-- EXERCISE INSTRUCTIONS --
Establish how many lines in the entries hold the string "image". The number by itself is the whole answer.

-- ENTRIES SUPPLIED --
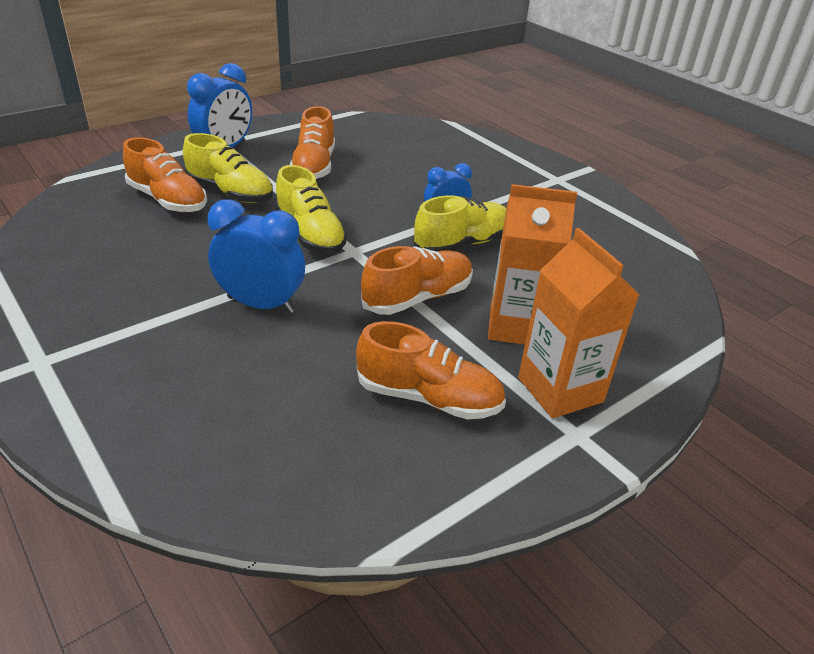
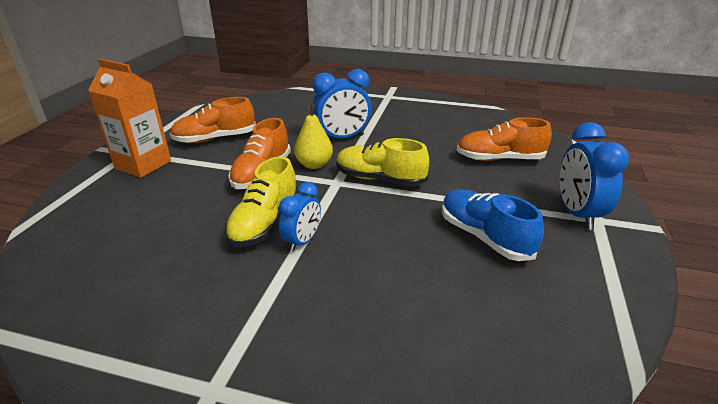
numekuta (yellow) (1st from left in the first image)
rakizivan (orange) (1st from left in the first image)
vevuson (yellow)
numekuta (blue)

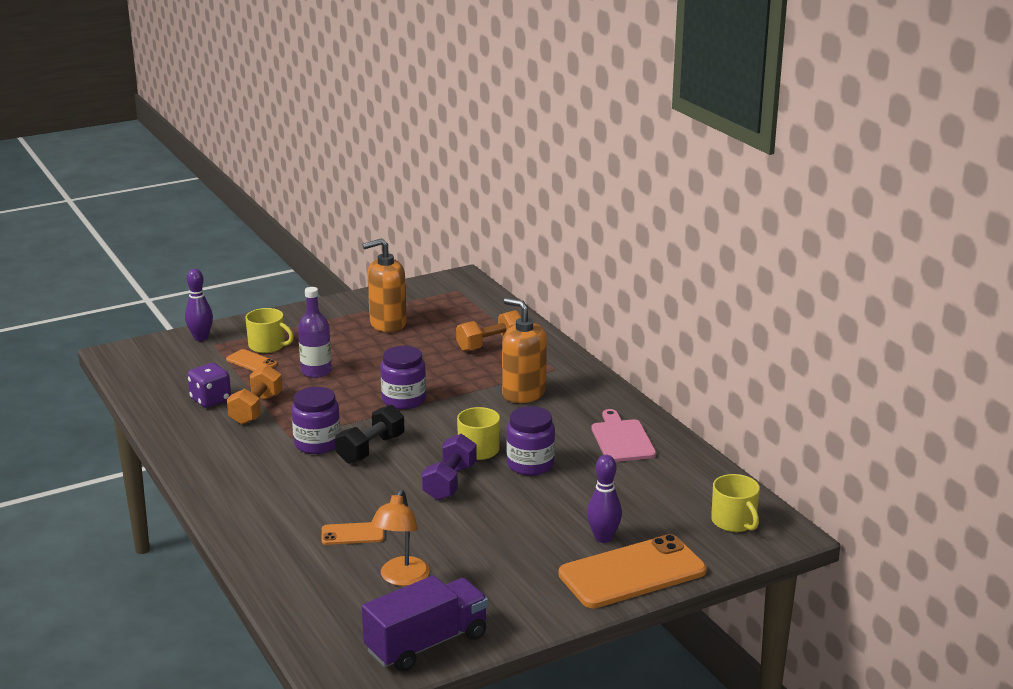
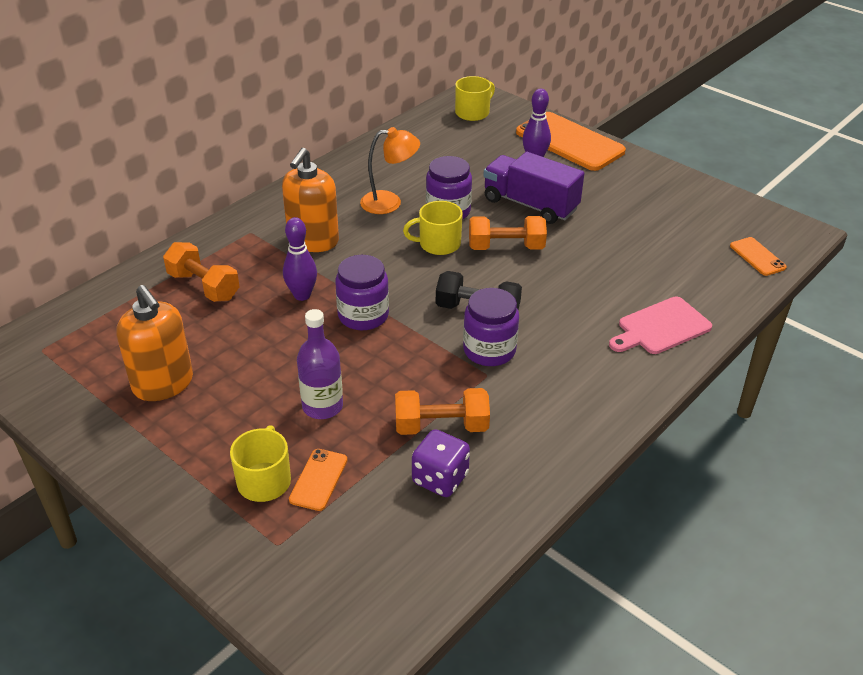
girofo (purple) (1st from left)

-- EXERCISE ANSWER --
2